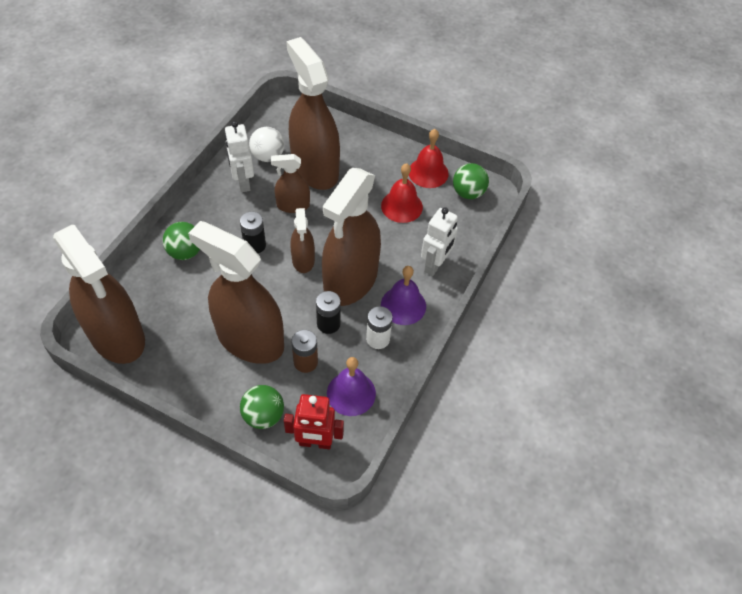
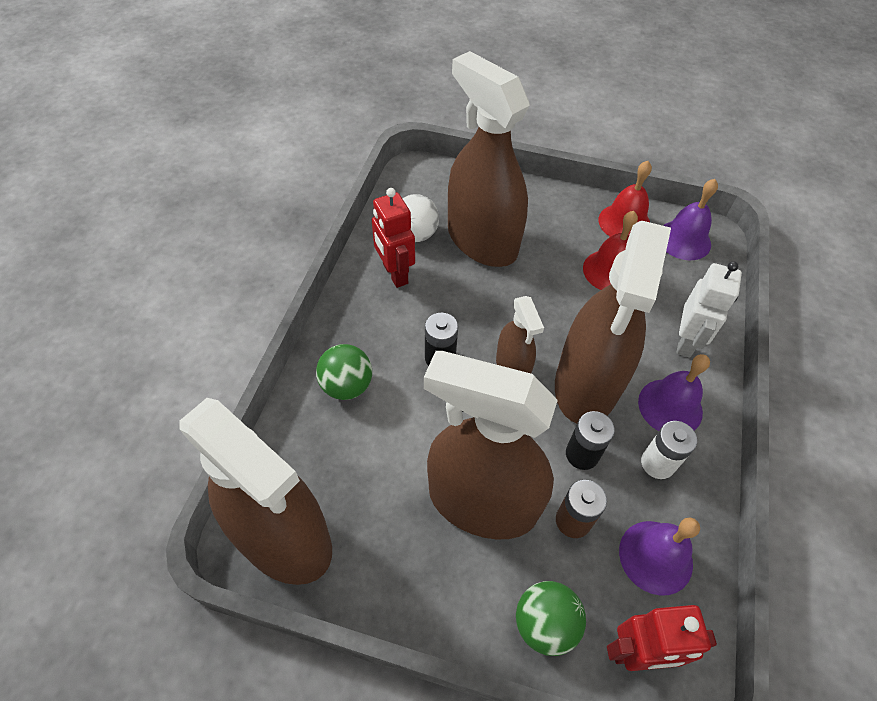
camera: 10 degrees left, 0 degrees up
(243, 182) = (395, 274): white robot -> red robot
(293, 205) = (471, 294): brown spray bottle -> none
(468, 193) = (684, 240): green ball -> purple bell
**********
*TASK TO COMPLETE*
Copy the data word for word and omit every picture.

*RESULT OF THIS TASK*
camera: 10 degrees left, 0 degrees up
(243, 182) = (395, 274): white robot -> red robot
(293, 205) = (471, 294): brown spray bottle -> none
(468, 193) = (684, 240): green ball -> purple bell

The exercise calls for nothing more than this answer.